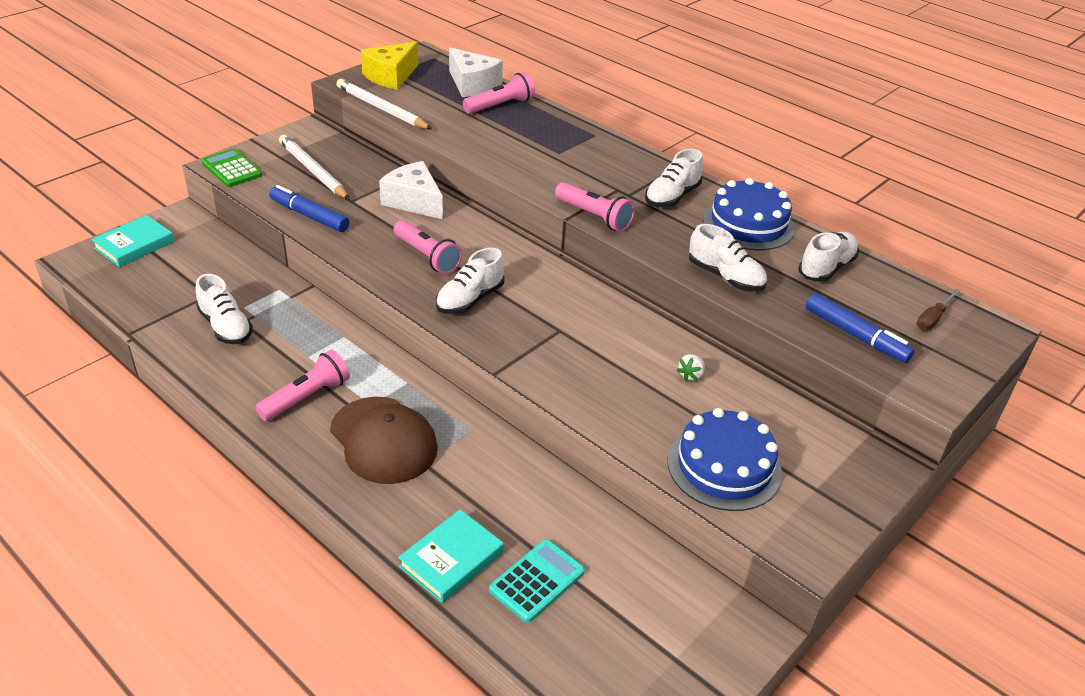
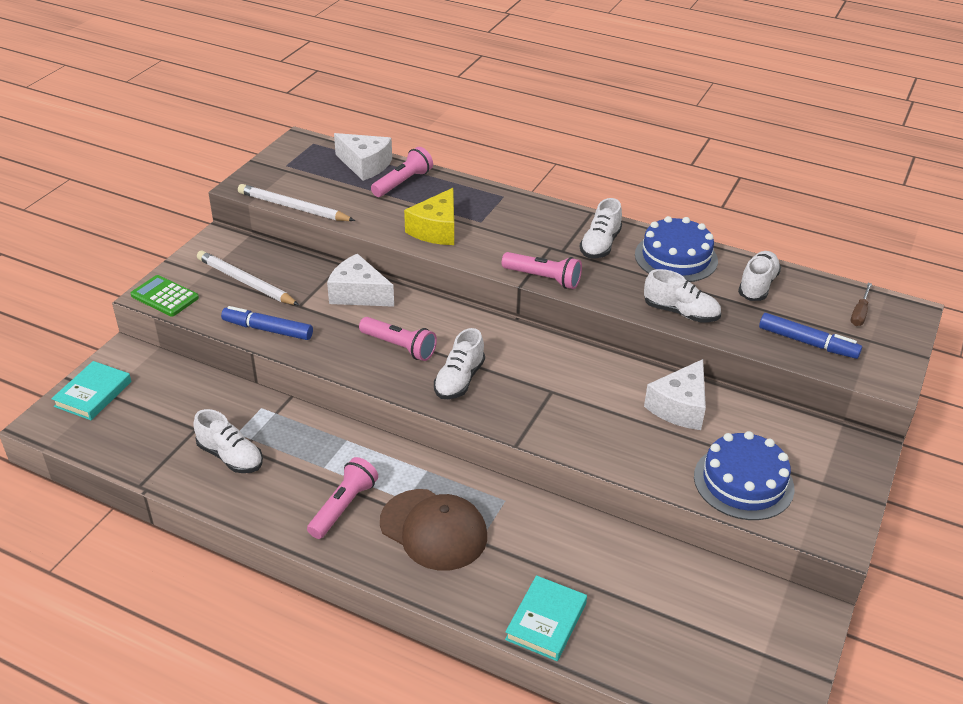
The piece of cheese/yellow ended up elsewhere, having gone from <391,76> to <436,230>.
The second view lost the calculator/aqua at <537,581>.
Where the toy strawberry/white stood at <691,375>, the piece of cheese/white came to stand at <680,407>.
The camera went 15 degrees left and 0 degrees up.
______________________________
▶ [Work required]: Show the lines from the data above that contain the string "cheese".

▶ [Finished exercise]:
The piece of cheese/yellow ended up elsewhere, having gone from <391,76> to <436,230>.
Where the toy strawberry/white stood at <691,375>, the piece of cheese/white came to stand at <680,407>.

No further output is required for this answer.